Data provided ->
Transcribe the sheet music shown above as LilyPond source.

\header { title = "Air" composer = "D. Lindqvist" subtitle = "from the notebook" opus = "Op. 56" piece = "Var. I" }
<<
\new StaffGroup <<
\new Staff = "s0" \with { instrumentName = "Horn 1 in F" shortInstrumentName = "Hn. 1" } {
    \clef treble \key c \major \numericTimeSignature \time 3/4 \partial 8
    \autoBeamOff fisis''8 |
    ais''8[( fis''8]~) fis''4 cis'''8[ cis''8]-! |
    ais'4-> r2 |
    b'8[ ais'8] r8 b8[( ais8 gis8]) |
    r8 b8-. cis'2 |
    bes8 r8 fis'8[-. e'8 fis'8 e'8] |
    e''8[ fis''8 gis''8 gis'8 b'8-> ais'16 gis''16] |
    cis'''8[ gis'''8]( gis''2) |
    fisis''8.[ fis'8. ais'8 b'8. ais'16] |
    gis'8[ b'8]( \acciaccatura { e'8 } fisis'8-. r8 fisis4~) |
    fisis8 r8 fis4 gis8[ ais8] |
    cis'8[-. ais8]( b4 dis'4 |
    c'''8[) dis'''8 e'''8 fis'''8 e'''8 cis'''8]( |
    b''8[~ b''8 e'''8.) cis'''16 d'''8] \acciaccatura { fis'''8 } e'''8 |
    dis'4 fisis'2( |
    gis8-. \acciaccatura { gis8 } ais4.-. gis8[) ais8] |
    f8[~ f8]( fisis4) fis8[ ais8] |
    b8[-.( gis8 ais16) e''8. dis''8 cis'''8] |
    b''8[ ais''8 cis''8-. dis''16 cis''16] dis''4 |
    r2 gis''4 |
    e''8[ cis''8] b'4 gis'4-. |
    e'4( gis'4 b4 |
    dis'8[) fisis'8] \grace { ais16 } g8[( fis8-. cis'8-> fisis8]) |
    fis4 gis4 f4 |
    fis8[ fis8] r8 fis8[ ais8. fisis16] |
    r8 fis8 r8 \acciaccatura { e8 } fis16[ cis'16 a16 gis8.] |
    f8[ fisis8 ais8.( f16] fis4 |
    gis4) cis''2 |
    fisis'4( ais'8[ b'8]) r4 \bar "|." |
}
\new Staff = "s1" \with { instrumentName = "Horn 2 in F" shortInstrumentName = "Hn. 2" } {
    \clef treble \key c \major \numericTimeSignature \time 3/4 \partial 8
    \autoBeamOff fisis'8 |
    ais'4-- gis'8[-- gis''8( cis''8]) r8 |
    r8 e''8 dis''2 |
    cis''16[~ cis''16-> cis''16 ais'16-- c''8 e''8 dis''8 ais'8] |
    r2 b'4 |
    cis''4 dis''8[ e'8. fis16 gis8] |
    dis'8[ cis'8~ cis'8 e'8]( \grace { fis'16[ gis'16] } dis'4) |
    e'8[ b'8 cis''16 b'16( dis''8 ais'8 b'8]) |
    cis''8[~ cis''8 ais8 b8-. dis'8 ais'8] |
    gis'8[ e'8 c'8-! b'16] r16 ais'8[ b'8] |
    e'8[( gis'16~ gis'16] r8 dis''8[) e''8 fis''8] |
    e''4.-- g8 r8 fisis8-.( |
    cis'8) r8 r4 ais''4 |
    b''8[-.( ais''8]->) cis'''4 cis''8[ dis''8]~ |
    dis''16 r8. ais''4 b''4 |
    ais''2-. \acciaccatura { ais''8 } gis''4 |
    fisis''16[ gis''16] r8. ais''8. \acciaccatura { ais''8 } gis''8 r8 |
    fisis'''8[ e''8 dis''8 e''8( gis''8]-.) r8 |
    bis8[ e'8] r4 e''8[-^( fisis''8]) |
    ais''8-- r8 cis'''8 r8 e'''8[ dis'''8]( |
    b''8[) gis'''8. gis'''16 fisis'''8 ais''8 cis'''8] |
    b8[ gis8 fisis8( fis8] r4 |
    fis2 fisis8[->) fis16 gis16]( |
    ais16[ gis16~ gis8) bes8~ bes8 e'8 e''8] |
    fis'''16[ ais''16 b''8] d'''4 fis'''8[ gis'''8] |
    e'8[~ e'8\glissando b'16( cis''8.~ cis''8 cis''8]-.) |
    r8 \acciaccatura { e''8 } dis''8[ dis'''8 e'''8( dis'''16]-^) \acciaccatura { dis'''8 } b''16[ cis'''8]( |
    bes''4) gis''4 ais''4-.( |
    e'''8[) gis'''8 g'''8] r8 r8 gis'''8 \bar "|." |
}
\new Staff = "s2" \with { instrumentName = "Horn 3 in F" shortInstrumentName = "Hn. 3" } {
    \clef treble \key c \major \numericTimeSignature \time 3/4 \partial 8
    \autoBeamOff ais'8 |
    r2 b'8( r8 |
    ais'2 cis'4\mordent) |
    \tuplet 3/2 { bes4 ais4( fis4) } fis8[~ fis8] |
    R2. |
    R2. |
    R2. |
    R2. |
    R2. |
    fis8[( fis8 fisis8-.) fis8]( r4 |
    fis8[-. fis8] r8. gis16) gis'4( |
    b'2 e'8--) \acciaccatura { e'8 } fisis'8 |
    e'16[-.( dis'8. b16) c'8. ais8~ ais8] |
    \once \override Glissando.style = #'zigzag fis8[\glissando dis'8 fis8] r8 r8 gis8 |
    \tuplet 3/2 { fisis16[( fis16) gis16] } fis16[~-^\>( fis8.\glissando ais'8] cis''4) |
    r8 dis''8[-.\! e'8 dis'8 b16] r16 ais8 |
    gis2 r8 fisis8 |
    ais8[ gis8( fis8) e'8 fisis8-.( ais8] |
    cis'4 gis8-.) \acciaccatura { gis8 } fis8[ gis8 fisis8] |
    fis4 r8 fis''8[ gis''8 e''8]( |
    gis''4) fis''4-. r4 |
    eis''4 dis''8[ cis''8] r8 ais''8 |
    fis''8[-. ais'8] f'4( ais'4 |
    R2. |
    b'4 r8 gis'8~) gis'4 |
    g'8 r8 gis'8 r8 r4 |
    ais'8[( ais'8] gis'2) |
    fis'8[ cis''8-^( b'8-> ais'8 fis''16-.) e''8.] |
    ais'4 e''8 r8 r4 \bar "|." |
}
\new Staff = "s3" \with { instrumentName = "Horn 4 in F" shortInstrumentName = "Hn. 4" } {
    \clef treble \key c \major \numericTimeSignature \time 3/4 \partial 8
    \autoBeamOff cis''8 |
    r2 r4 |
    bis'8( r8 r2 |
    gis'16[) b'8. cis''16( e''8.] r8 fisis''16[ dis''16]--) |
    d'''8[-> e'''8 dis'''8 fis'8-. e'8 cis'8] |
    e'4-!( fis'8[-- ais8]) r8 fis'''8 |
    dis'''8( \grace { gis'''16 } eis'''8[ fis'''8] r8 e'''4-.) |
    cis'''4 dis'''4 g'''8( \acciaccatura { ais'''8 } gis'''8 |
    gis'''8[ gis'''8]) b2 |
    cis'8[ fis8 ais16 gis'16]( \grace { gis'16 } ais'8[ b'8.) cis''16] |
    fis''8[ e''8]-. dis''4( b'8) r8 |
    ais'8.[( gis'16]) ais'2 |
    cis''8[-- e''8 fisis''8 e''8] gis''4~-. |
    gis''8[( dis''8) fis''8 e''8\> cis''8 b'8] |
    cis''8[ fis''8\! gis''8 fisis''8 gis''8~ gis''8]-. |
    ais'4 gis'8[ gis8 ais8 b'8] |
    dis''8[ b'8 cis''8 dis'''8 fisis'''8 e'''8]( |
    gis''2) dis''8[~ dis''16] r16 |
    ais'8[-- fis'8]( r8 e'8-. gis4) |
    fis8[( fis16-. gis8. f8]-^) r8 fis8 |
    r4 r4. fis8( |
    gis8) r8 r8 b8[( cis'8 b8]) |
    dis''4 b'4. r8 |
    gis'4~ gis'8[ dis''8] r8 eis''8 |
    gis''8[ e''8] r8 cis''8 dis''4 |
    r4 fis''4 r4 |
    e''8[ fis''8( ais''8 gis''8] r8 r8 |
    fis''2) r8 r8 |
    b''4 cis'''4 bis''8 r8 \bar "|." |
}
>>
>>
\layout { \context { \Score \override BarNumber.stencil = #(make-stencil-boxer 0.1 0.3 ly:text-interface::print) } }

What you will do ->
How many lines of the material above contain the string "override" with matching case? Reply with the number alone.

Result ->
2